(Change detection data)

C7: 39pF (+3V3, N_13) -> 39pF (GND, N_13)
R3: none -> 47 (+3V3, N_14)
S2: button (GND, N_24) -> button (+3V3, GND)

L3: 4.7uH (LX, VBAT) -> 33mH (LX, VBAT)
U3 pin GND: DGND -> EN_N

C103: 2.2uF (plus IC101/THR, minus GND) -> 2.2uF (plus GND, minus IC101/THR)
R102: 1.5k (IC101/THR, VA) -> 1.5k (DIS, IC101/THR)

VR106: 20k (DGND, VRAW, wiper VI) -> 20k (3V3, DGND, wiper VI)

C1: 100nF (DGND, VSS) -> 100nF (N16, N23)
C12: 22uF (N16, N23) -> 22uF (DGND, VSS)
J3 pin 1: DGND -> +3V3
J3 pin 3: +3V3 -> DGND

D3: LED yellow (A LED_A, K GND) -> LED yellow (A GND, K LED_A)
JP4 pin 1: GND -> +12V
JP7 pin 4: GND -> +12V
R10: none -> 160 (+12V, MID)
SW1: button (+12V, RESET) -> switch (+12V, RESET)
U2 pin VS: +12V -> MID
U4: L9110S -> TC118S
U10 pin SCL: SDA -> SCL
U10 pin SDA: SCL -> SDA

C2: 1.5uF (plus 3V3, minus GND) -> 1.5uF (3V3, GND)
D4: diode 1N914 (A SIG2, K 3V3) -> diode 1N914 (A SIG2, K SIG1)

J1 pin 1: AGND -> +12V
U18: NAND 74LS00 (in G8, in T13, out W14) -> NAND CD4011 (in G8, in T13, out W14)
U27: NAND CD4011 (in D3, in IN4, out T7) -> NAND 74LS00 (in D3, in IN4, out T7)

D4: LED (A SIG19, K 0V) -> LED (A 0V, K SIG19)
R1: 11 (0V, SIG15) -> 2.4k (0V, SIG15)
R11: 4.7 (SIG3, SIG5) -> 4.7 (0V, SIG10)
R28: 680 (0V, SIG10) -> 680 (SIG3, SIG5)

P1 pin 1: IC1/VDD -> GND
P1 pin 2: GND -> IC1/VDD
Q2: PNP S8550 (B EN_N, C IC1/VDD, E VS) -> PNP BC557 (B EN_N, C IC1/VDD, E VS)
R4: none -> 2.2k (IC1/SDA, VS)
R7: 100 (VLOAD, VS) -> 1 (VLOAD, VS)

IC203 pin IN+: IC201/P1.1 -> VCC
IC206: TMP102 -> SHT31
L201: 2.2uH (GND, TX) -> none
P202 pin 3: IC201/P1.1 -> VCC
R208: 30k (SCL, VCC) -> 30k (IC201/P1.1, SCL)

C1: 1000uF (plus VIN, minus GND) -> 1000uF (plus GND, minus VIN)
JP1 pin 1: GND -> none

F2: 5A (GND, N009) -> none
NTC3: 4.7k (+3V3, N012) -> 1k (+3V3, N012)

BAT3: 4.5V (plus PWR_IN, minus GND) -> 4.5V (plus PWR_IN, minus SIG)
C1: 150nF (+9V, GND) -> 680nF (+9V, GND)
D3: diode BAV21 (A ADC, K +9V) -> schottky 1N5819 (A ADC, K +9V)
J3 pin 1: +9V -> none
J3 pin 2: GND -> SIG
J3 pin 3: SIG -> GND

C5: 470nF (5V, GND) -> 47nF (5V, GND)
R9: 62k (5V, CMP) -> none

> **WHAT THE EXERCISE ASKS**
Repeat each entry above exactly as it appears.

> **TASK RESULT**
C7: 39pF (+3V3, N_13) -> 39pF (GND, N_13)
R3: none -> 47 (+3V3, N_14)
S2: button (GND, N_24) -> button (+3V3, GND)

L3: 4.7uH (LX, VBAT) -> 33mH (LX, VBAT)
U3 pin GND: DGND -> EN_N

C103: 2.2uF (plus IC101/THR, minus GND) -> 2.2uF (plus GND, minus IC101/THR)
R102: 1.5k (IC101/THR, VA) -> 1.5k (DIS, IC101/THR)

VR106: 20k (DGND, VRAW, wiper VI) -> 20k (3V3, DGND, wiper VI)

C1: 100nF (DGND, VSS) -> 100nF (N16, N23)
C12: 22uF (N16, N23) -> 22uF (DGND, VSS)
J3 pin 1: DGND -> +3V3
J3 pin 3: +3V3 -> DGND

D3: LED yellow (A LED_A, K GND) -> LED yellow (A GND, K LED_A)
JP4 pin 1: GND -> +12V
JP7 pin 4: GND -> +12V
R10: none -> 160 (+12V, MID)
SW1: button (+12V, RESET) -> switch (+12V, RESET)
U2 pin VS: +12V -> MID
U4: L9110S -> TC118S
U10 pin SCL: SDA -> SCL
U10 pin SDA: SCL -> SDA

C2: 1.5uF (plus 3V3, minus GND) -> 1.5uF (3V3, GND)
D4: diode 1N914 (A SIG2, K 3V3) -> diode 1N914 (A SIG2, K SIG1)

J1 pin 1: AGND -> +12V
U18: NAND 74LS00 (in G8, in T13, out W14) -> NAND CD4011 (in G8, in T13, out W14)
U27: NAND CD4011 (in D3, in IN4, out T7) -> NAND 74LS00 (in D3, in IN4, out T7)

D4: LED (A SIG19, K 0V) -> LED (A 0V, K SIG19)
R1: 11 (0V, SIG15) -> 2.4k (0V, SIG15)
R11: 4.7 (SIG3, SIG5) -> 4.7 (0V, SIG10)
R28: 680 (0V, SIG10) -> 680 (SIG3, SIG5)

P1 pin 1: IC1/VDD -> GND
P1 pin 2: GND -> IC1/VDD
Q2: PNP S8550 (B EN_N, C IC1/VDD, E VS) -> PNP BC557 (B EN_N, C IC1/VDD, E VS)
R4: none -> 2.2k (IC1/SDA, VS)
R7: 100 (VLOAD, VS) -> 1 (VLOAD, VS)

IC203 pin IN+: IC201/P1.1 -> VCC
IC206: TMP102 -> SHT31
L201: 2.2uH (GND, TX) -> none
P202 pin 3: IC201/P1.1 -> VCC
R208: 30k (SCL, VCC) -> 30k (IC201/P1.1, SCL)

C1: 1000uF (plus VIN, minus GND) -> 1000uF (plus GND, minus VIN)
JP1 pin 1: GND -> none

F2: 5A (GND, N009) -> none
NTC3: 4.7k (+3V3, N012) -> 1k (+3V3, N012)

BAT3: 4.5V (plus PWR_IN, minus GND) -> 4.5V (plus PWR_IN, minus SIG)
C1: 150nF (+9V, GND) -> 680nF (+9V, GND)
D3: diode BAV21 (A ADC, K +9V) -> schottky 1N5819 (A ADC, K +9V)
J3 pin 1: +9V -> none
J3 pin 2: GND -> SIG
J3 pin 3: SIG -> GND

C5: 470nF (5V, GND) -> 47nF (5V, GND)
R9: 62k (5V, CMP) -> none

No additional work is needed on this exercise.